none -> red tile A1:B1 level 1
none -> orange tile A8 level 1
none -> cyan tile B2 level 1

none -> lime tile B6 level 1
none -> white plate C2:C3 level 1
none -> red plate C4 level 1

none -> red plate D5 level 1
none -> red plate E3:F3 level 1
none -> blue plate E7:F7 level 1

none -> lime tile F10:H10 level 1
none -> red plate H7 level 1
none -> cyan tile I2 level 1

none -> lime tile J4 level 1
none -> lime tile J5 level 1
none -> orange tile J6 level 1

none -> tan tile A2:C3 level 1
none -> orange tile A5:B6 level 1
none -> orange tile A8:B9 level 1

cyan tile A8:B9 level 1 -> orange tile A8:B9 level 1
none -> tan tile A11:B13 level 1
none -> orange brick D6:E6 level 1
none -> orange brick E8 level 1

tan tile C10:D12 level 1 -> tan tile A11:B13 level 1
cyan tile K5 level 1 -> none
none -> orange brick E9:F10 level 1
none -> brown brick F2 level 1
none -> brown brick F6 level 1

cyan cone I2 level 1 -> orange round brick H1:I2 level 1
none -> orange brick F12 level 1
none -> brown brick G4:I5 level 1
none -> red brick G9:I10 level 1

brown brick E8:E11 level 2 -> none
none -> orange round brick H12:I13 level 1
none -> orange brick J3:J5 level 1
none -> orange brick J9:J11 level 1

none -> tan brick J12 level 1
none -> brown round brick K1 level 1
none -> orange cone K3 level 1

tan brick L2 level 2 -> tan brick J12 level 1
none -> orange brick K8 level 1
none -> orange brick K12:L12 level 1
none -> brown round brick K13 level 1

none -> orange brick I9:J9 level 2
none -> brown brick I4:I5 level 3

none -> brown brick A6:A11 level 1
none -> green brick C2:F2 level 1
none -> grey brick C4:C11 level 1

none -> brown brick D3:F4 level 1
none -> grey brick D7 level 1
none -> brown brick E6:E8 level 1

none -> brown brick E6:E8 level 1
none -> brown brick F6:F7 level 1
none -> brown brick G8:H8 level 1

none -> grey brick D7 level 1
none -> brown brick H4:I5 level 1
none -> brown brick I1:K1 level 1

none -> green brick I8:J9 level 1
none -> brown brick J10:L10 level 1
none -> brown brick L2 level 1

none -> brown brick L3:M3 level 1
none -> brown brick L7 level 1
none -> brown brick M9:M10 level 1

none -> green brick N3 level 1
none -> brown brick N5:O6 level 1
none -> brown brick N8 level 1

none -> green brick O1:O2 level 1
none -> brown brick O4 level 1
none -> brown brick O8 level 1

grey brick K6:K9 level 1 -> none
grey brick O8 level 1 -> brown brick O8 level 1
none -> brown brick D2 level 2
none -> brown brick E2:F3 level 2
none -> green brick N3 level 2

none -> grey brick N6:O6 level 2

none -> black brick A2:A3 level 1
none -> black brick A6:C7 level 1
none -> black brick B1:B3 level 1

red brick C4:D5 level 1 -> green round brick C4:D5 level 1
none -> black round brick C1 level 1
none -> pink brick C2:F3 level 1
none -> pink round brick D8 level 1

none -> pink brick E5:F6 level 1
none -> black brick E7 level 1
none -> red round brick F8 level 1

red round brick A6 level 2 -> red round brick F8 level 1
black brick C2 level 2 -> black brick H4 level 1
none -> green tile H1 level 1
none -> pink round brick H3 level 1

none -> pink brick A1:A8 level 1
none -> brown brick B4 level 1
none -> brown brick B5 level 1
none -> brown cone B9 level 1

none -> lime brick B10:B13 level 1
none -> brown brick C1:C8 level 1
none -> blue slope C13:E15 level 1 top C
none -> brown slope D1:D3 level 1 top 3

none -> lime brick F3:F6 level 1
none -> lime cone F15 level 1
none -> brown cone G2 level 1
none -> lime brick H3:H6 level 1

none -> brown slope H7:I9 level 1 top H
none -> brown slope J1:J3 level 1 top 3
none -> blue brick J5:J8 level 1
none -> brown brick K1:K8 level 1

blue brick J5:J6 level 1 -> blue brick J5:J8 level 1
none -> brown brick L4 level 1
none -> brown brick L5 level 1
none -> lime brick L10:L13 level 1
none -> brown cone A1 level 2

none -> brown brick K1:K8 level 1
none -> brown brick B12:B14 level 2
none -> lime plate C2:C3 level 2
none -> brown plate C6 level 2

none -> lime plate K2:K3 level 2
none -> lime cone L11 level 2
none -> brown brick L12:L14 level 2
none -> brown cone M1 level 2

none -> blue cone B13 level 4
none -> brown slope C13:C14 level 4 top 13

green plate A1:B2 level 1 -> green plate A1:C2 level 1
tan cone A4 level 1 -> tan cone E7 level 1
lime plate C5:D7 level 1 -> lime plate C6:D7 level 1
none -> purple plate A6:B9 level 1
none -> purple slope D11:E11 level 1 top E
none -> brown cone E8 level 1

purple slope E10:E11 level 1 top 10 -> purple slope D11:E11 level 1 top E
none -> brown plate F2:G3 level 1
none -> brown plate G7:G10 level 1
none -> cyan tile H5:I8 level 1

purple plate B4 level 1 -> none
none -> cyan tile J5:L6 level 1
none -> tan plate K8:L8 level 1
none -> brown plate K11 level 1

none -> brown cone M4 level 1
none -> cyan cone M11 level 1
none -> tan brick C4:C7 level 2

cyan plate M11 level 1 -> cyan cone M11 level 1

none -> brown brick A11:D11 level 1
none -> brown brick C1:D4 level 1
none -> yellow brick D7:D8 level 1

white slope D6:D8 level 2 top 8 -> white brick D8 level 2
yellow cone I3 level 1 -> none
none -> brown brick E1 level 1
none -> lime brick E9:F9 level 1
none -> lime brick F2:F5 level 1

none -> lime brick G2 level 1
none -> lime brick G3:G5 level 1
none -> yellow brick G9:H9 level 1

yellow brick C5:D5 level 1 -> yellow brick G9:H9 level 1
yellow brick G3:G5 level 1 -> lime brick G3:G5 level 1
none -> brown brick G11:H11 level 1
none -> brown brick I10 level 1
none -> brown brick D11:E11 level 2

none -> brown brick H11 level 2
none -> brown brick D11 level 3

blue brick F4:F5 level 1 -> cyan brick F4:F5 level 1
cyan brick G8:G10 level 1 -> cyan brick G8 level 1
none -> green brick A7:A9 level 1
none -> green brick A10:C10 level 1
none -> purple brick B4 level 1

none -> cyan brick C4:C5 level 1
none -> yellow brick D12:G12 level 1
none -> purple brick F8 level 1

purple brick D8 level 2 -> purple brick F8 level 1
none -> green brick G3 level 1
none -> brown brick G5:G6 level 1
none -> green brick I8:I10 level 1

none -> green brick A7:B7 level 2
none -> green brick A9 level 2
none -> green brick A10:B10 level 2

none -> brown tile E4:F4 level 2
☆ ☆ ☆ ☆ ☆
__WHAT NEEDS TO BE DONE__. Print exactly, and only, the lines beginning at the top of the listing and ending at the line with "none -> lime tile J4 level 1".

__ANSWER FOR THIS EXERCISE__.
none -> red tile A1:B1 level 1
none -> orange tile A8 level 1
none -> cyan tile B2 level 1

none -> lime tile B6 level 1
none -> white plate C2:C3 level 1
none -> red plate C4 level 1

none -> red plate D5 level 1
none -> red plate E3:F3 level 1
none -> blue plate E7:F7 level 1

none -> lime tile F10:H10 level 1
none -> red plate H7 level 1
none -> cyan tile I2 level 1

none -> lime tile J4 level 1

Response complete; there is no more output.